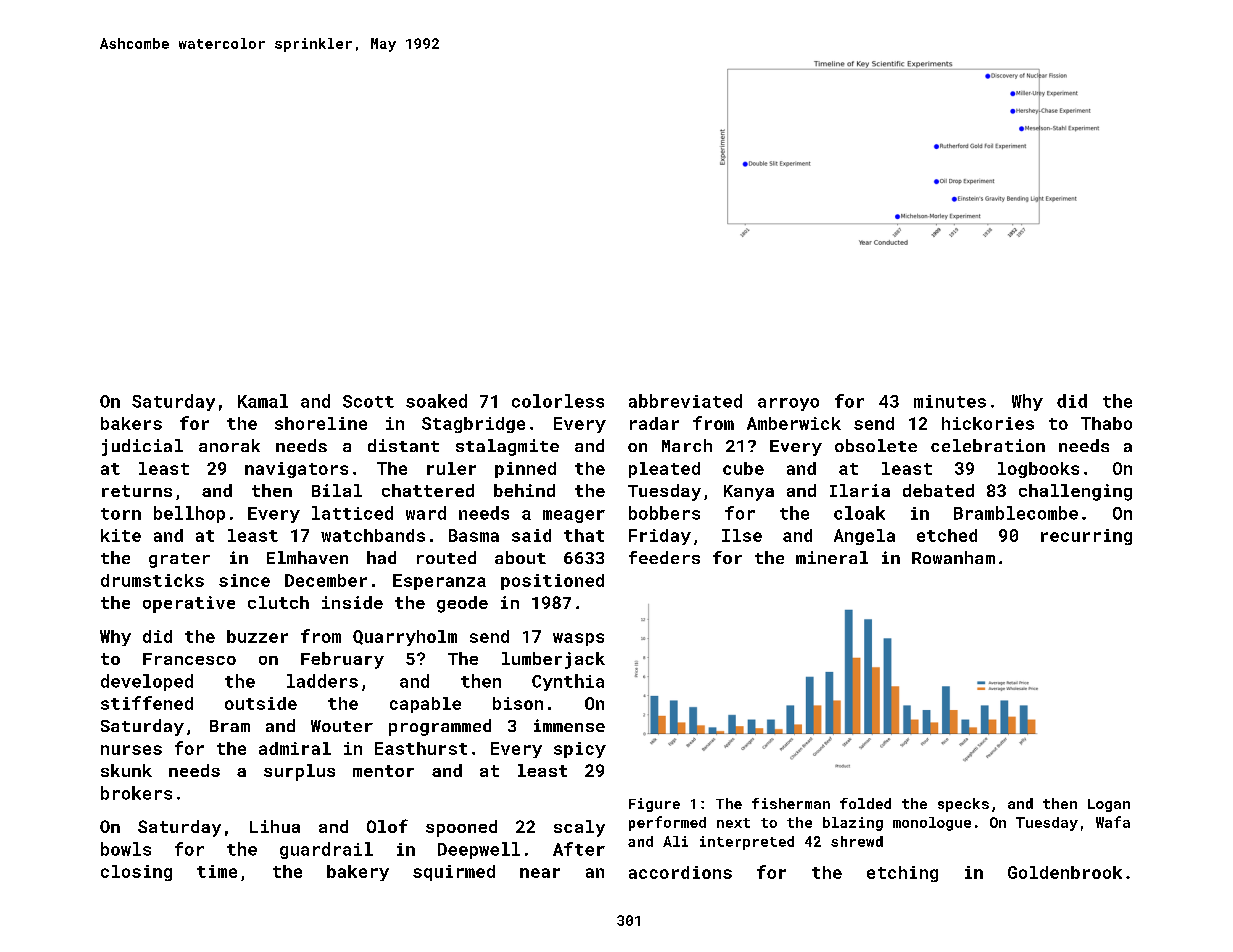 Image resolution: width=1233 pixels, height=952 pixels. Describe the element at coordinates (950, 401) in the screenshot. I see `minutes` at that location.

--

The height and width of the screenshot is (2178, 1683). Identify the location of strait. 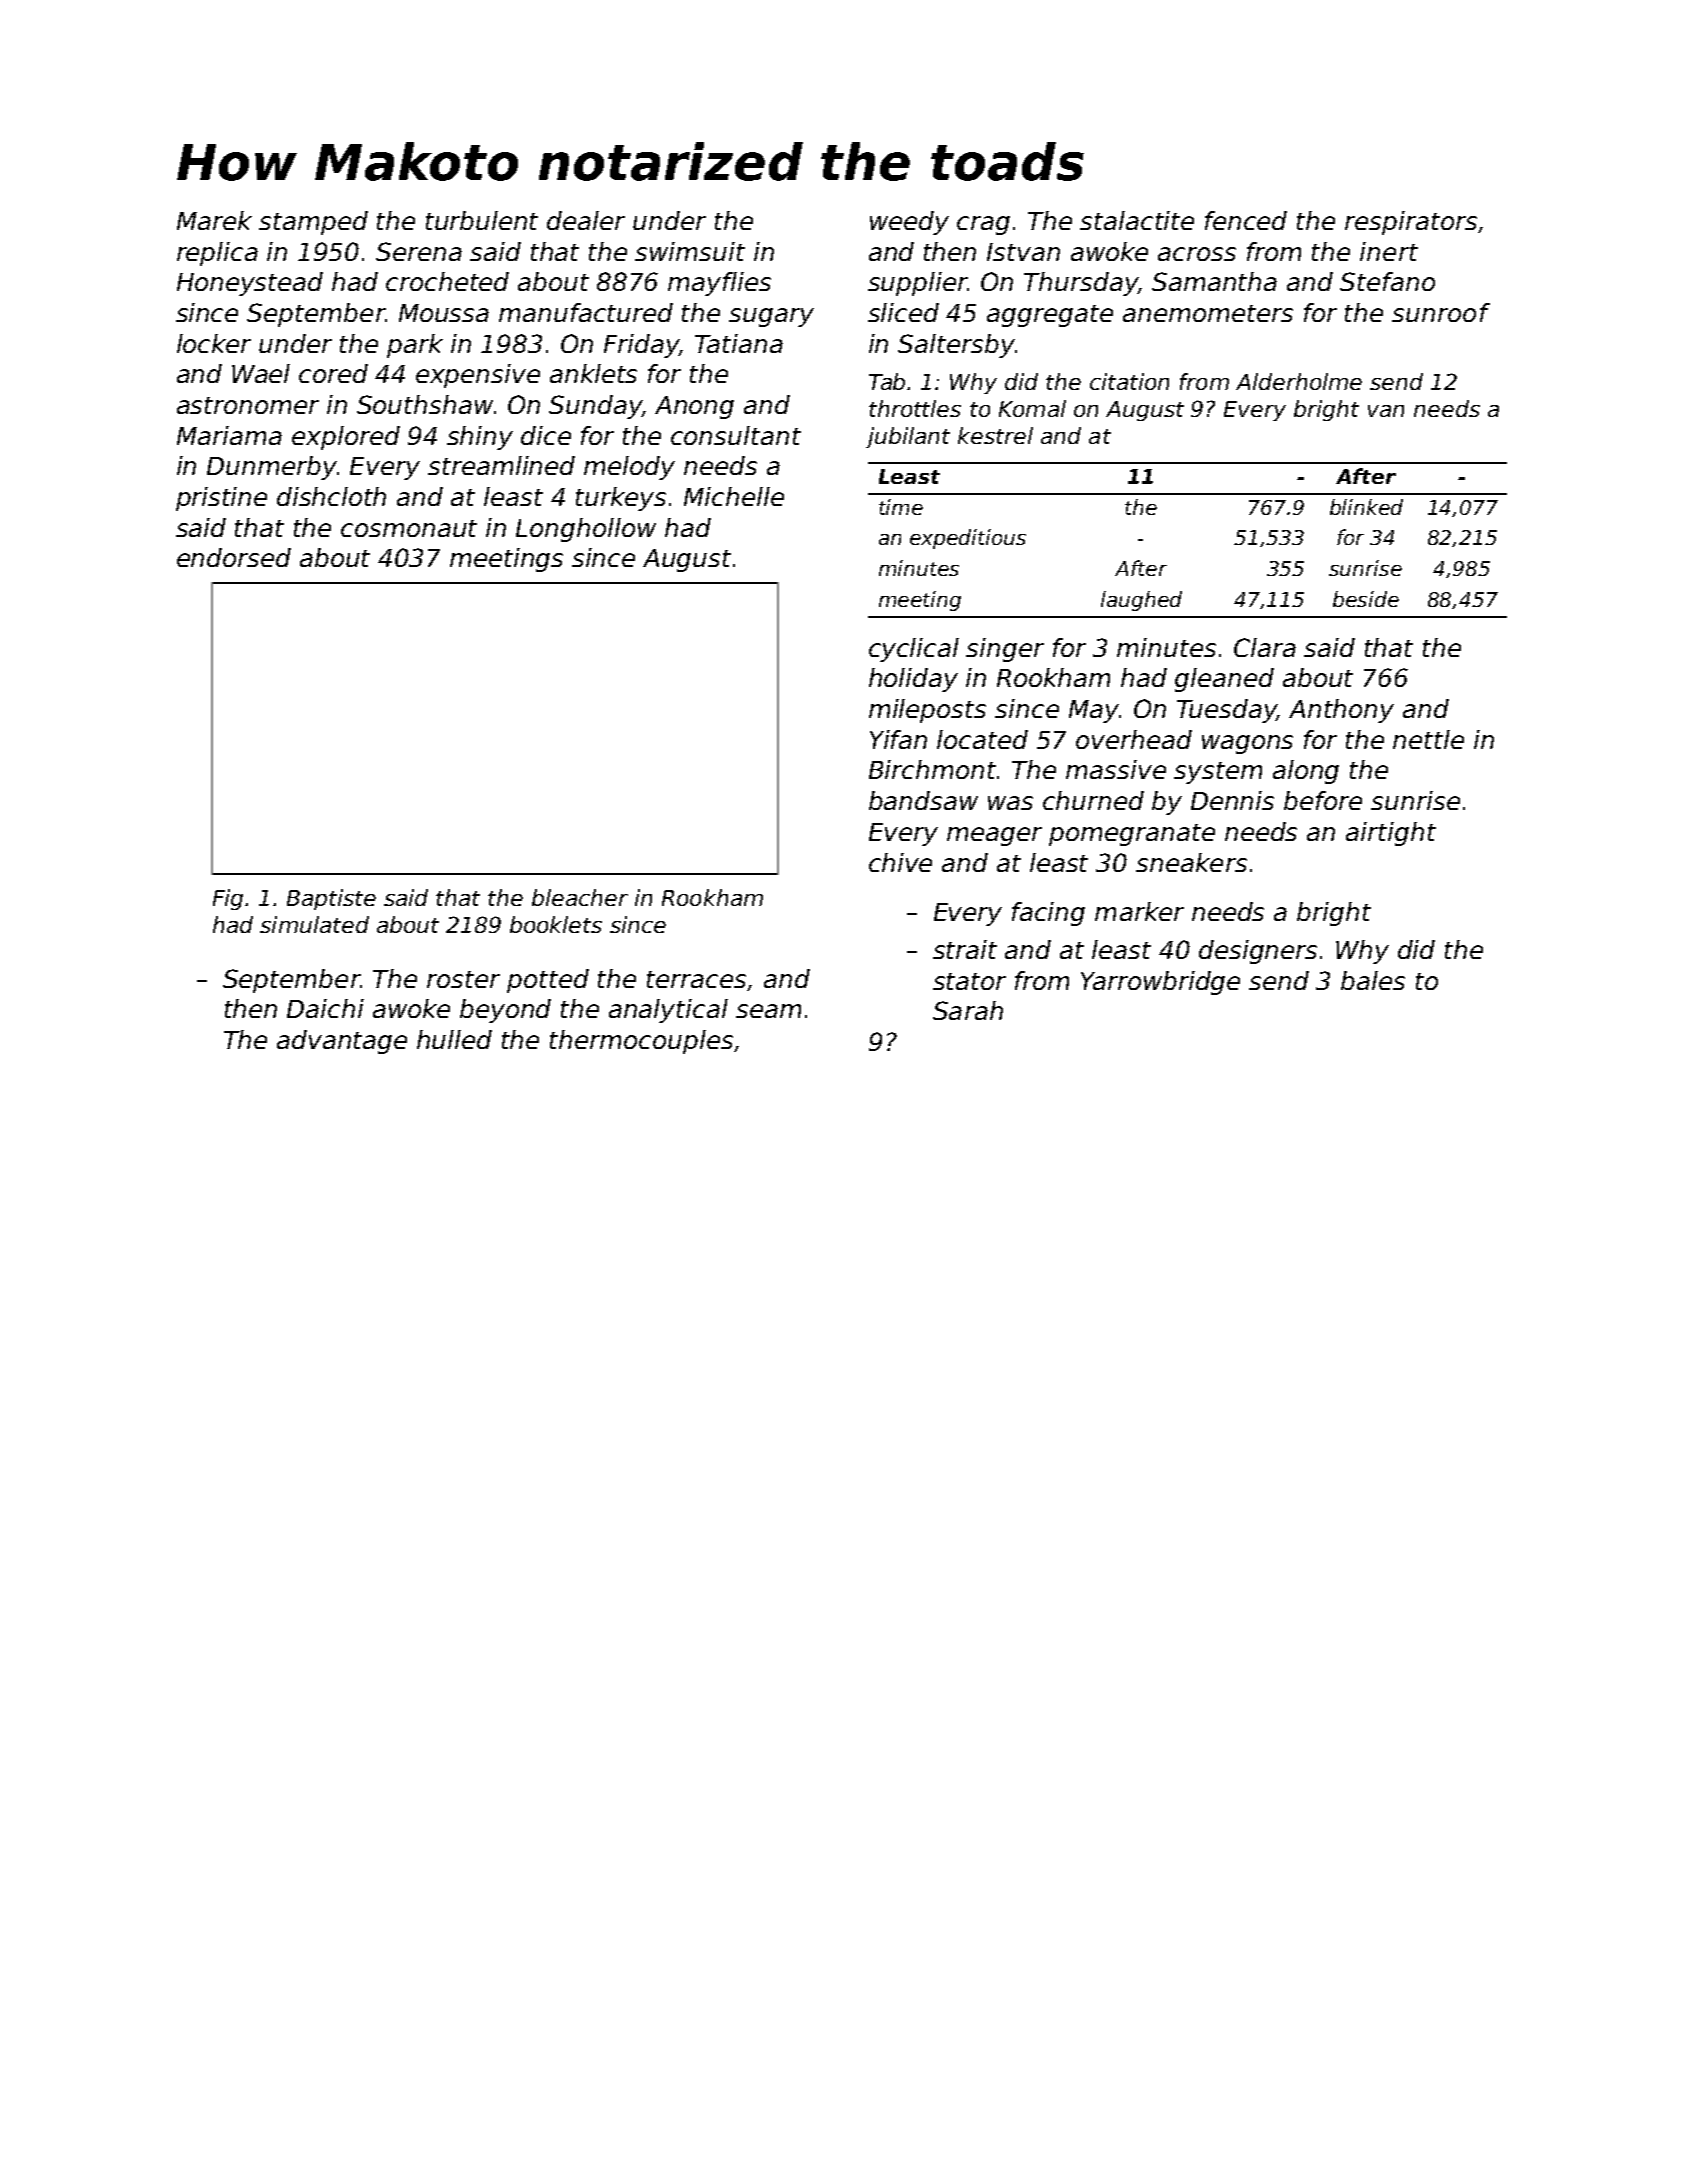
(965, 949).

---

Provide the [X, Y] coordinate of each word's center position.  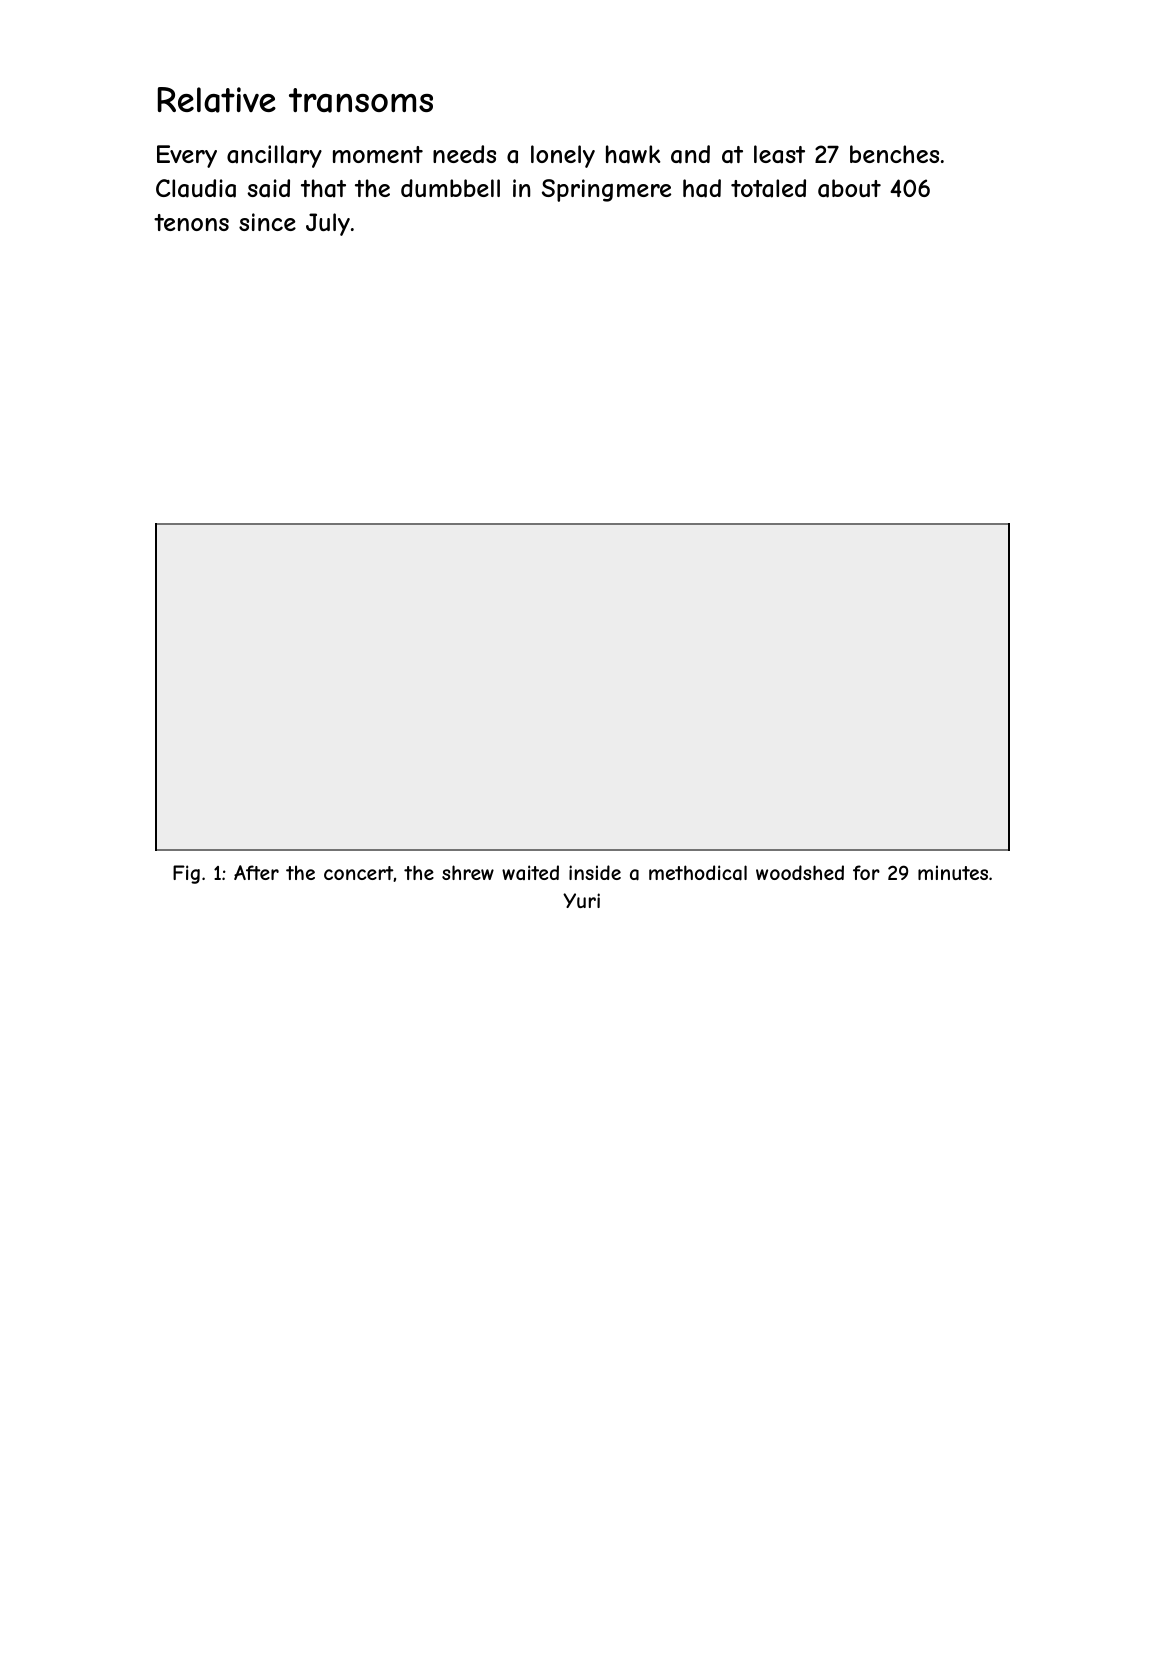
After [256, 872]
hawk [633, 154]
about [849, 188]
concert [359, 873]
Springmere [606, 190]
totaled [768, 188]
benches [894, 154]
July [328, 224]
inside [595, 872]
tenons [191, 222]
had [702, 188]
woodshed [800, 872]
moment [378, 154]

== GIVEN PROBLEM ==
Take the part of the material that opens with the line containing "Springmere [606, 190]" and closes with the line containing "moment [378, 154]", and write those lines out again, switching "benches" to "stools" and leaving everything else as it is.

== RESULT FOR THIS EXERCISE ==
Springmere [606, 190]
totaled [768, 188]
stools [894, 154]
July [328, 224]
inside [595, 872]
tenons [191, 222]
had [702, 188]
woodshed [800, 872]
moment [378, 154]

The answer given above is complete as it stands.